# Exercise material
◇ ◇ ◇ ◇

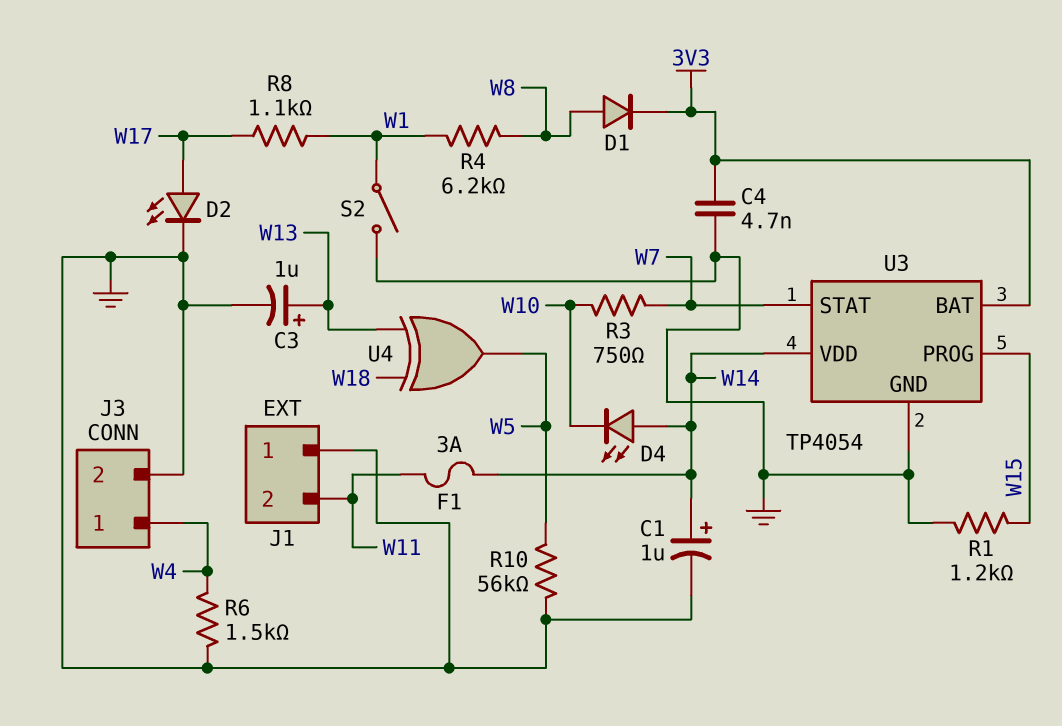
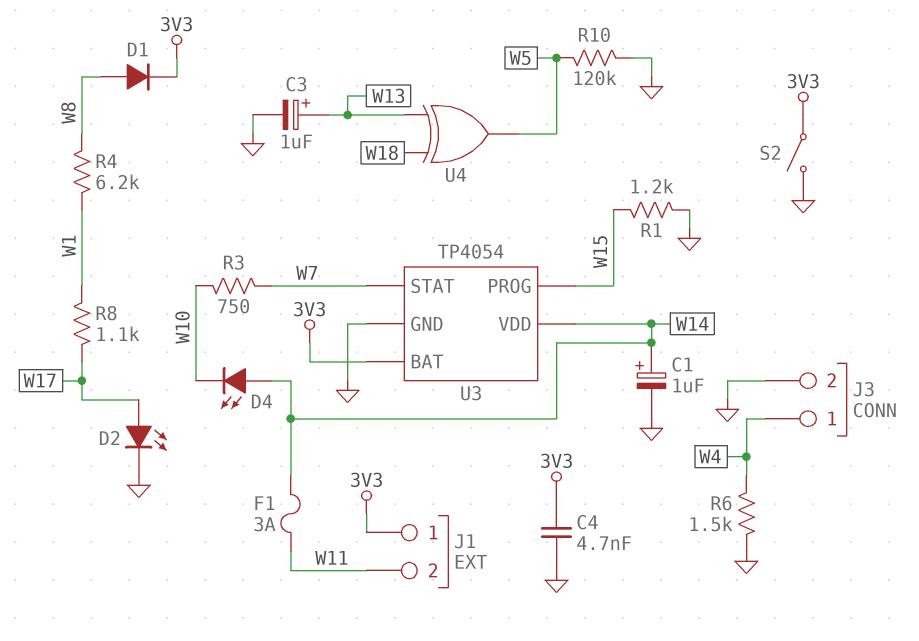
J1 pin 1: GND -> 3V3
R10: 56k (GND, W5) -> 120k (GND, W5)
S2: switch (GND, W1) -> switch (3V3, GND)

◇ ◇ ◇ ◇

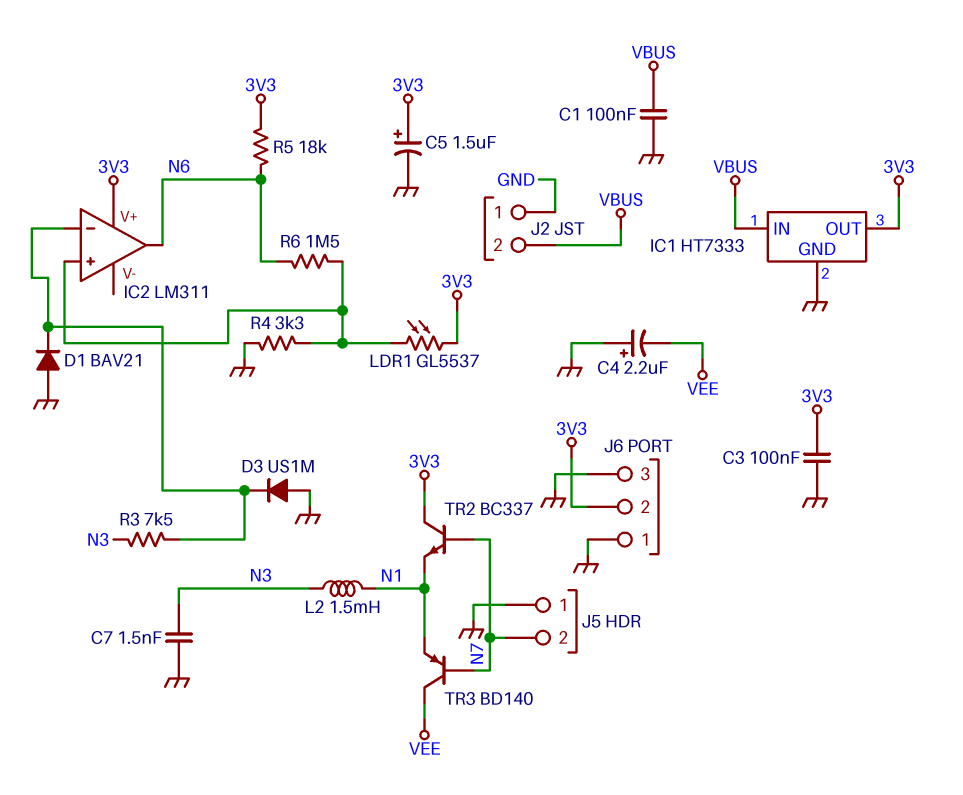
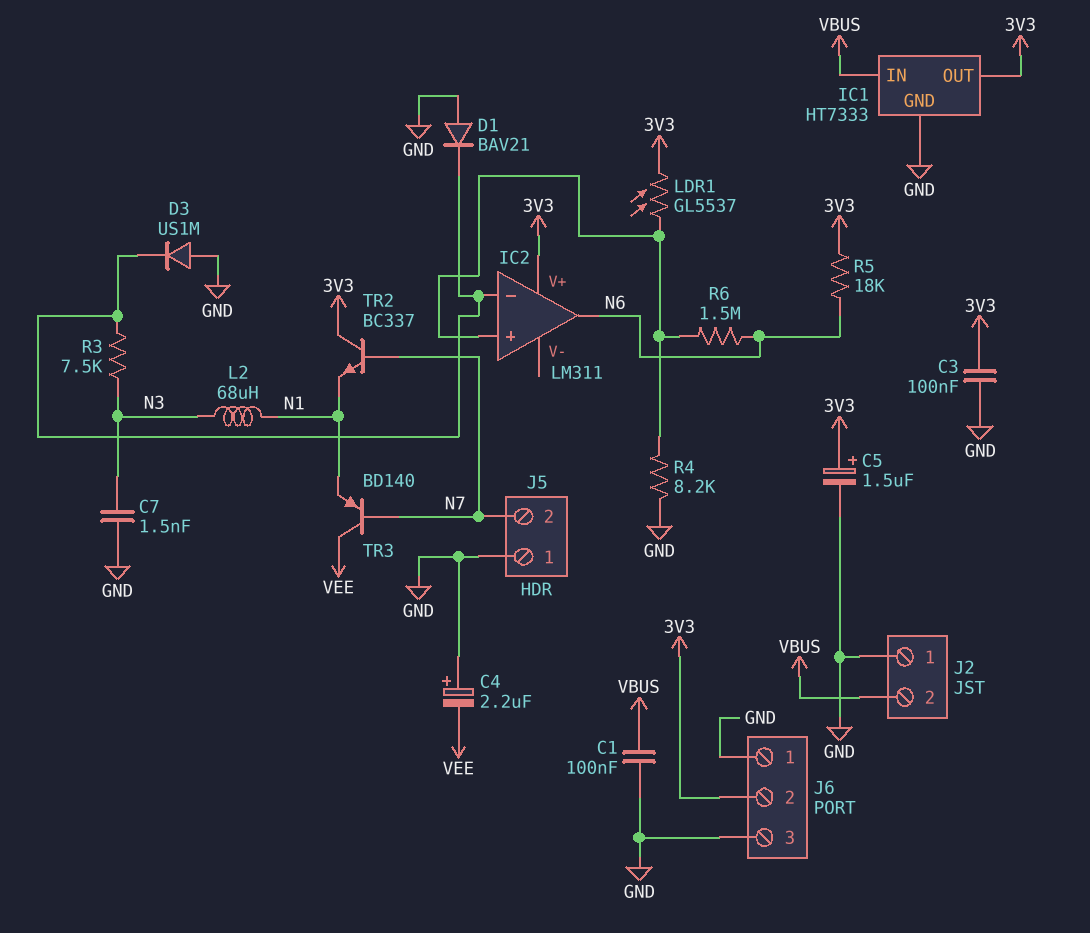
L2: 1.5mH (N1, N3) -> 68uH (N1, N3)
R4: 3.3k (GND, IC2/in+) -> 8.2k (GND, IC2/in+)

◇ ◇ ◇ ◇

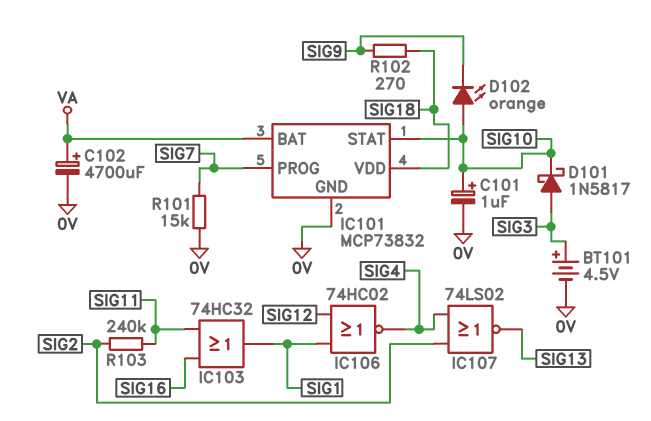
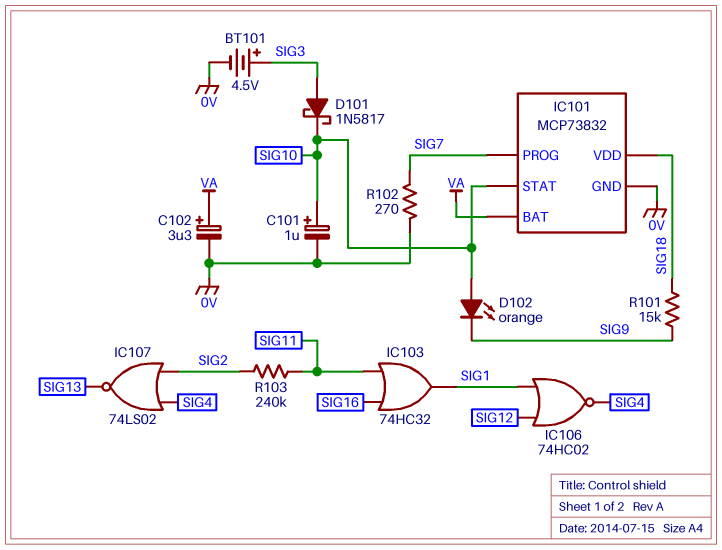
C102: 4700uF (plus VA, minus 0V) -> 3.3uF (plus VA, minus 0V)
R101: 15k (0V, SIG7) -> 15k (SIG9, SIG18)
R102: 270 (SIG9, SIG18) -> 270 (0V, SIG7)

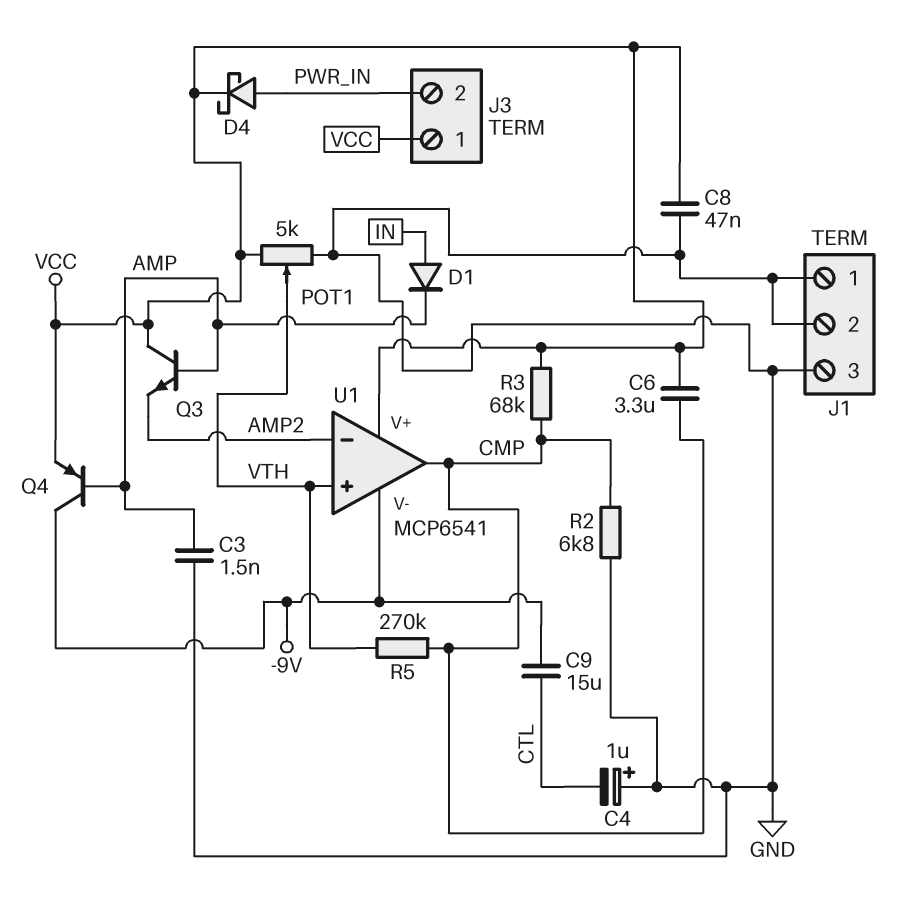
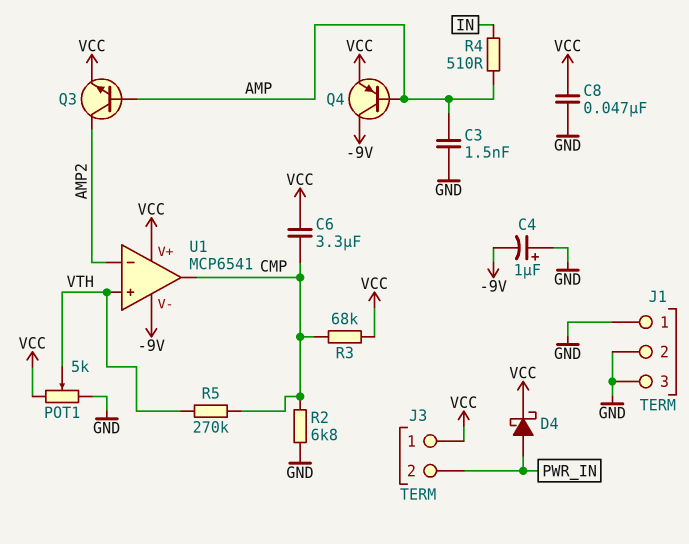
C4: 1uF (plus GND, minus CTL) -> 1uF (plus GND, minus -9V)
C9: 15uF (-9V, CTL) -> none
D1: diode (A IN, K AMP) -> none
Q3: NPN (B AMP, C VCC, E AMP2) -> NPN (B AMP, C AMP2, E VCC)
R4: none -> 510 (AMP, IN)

◇ ◇ ◇ ◇

# Action item
Report every line of the entries that carries the word "minus".

# Response
C102: 4700uF (plus VA, minus 0V) -> 3.3uF (plus VA, minus 0V)
C4: 1uF (plus GND, minus CTL) -> 1uF (plus GND, minus -9V)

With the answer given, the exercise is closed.